#### Goal of the exercise
Look through the lines below; wherever the word "diode" appears, copy that line.

#### Dataset records
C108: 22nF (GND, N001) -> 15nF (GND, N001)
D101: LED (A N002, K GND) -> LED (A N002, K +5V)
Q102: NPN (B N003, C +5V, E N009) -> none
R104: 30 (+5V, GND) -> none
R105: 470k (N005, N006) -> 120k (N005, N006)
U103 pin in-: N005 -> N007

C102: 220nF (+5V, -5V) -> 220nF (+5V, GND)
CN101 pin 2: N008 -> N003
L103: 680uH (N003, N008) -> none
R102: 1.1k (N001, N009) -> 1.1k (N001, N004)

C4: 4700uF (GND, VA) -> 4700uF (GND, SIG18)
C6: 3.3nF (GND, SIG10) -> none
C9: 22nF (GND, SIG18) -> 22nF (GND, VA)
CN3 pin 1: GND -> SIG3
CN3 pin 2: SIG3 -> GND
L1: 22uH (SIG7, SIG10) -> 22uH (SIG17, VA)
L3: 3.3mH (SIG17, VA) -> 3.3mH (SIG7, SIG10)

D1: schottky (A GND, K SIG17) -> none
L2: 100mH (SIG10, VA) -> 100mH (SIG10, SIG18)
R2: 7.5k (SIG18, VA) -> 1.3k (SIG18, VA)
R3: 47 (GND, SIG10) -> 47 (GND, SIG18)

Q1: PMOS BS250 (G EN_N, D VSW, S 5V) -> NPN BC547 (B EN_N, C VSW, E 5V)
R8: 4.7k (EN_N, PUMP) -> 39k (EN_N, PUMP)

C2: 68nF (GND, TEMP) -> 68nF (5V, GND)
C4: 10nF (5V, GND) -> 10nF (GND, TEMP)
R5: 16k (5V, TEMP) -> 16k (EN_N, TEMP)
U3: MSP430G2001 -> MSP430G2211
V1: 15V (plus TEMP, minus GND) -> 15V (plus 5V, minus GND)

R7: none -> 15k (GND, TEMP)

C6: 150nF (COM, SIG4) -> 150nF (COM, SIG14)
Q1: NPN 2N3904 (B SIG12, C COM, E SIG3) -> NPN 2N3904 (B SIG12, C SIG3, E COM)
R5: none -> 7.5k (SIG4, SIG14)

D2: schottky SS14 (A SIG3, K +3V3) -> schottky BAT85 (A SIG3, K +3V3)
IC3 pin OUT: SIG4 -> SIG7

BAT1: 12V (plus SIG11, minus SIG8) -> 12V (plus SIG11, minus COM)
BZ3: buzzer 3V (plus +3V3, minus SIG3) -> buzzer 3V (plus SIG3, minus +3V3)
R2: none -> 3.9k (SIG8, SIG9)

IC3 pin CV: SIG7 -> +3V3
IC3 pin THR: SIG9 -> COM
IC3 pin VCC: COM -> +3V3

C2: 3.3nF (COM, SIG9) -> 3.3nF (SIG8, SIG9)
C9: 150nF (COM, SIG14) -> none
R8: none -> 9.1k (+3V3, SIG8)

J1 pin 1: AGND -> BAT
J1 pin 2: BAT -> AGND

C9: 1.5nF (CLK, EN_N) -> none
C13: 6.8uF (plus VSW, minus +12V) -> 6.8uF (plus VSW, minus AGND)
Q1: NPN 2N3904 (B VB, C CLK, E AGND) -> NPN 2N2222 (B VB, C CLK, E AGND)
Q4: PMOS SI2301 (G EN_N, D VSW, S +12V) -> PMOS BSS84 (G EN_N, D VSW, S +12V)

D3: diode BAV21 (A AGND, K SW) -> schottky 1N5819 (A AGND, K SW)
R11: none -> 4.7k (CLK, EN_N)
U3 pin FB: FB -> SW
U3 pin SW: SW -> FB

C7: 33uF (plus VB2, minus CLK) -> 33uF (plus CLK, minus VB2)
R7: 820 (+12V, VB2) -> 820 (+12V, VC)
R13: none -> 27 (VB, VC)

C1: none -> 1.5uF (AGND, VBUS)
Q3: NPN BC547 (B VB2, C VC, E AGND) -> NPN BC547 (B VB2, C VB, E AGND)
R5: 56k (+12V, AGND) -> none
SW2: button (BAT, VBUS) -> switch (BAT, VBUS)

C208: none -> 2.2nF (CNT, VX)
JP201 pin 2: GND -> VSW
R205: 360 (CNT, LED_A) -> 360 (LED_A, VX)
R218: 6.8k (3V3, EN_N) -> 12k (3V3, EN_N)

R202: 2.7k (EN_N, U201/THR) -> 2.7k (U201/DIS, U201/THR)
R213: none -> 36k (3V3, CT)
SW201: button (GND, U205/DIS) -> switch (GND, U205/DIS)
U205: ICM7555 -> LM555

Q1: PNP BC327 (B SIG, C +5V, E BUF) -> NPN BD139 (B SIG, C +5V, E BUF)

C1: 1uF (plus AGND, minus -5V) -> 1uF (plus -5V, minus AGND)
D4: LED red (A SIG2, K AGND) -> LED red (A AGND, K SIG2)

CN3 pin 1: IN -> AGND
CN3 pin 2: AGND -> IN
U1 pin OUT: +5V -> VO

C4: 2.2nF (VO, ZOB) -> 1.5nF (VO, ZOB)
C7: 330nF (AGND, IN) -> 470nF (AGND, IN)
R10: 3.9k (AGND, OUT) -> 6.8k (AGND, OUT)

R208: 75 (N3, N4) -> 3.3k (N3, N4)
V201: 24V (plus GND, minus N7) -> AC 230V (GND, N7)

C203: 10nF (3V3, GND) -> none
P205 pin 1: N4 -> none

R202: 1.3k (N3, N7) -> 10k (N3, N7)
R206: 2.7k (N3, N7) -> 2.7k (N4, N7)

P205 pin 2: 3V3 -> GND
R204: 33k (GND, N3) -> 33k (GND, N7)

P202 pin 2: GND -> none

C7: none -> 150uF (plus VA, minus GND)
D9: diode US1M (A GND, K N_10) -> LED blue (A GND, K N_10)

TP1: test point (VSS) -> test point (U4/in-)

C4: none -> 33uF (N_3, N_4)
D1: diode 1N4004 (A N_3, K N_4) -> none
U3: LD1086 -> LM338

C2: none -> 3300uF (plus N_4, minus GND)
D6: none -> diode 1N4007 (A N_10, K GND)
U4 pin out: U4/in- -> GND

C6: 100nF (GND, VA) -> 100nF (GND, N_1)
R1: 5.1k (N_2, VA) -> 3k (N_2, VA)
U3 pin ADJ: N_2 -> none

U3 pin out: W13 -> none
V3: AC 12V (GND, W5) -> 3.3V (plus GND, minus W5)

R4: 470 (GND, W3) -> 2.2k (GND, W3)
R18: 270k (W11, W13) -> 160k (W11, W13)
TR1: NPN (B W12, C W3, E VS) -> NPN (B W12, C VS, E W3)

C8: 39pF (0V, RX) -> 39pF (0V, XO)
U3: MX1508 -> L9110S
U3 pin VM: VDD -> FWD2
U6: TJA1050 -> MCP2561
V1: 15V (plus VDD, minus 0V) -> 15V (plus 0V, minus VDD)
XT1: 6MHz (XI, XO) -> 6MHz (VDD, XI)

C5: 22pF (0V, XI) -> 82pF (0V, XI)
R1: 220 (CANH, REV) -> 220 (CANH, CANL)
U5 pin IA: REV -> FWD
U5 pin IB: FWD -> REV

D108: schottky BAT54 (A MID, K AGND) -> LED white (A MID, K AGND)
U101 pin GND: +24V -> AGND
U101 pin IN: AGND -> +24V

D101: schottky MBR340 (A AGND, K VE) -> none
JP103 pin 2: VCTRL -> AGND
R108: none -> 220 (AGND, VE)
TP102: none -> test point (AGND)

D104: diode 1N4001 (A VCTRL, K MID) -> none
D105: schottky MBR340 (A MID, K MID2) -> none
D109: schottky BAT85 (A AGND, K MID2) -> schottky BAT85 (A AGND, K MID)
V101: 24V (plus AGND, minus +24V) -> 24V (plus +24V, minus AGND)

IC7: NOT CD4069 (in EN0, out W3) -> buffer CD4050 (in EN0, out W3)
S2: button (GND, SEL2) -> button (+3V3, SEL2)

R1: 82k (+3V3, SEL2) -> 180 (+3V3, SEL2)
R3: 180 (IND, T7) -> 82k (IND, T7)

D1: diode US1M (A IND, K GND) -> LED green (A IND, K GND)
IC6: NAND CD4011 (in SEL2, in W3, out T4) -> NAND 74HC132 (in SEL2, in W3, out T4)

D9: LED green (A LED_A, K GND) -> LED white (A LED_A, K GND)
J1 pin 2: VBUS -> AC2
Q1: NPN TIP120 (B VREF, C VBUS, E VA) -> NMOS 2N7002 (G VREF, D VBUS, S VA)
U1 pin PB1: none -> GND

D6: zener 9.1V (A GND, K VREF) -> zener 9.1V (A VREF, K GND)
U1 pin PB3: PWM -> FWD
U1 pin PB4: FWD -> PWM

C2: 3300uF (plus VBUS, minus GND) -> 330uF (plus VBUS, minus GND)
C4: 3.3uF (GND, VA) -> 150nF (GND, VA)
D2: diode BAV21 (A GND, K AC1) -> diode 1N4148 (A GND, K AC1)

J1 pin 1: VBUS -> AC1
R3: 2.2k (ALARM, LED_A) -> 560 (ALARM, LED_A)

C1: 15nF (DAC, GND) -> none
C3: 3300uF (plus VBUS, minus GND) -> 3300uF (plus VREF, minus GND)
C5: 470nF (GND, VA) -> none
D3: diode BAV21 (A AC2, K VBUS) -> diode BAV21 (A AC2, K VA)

#### The completed task
D3: diode BAV21 (A AGND, K SW) -> schottky 1N5819 (A AGND, K SW)
D9: diode US1M (A GND, K N_10) -> LED blue (A GND, K N_10)
D1: diode 1N4004 (A N_3, K N_4) -> none
D6: none -> diode 1N4007 (A N_10, K GND)
D104: diode 1N4001 (A VCTRL, K MID) -> none
D1: diode US1M (A IND, K GND) -> LED green (A IND, K GND)
D2: diode BAV21 (A GND, K AC1) -> diode 1N4148 (A GND, K AC1)
D3: diode BAV21 (A AC2, K VBUS) -> diode BAV21 (A AC2, K VA)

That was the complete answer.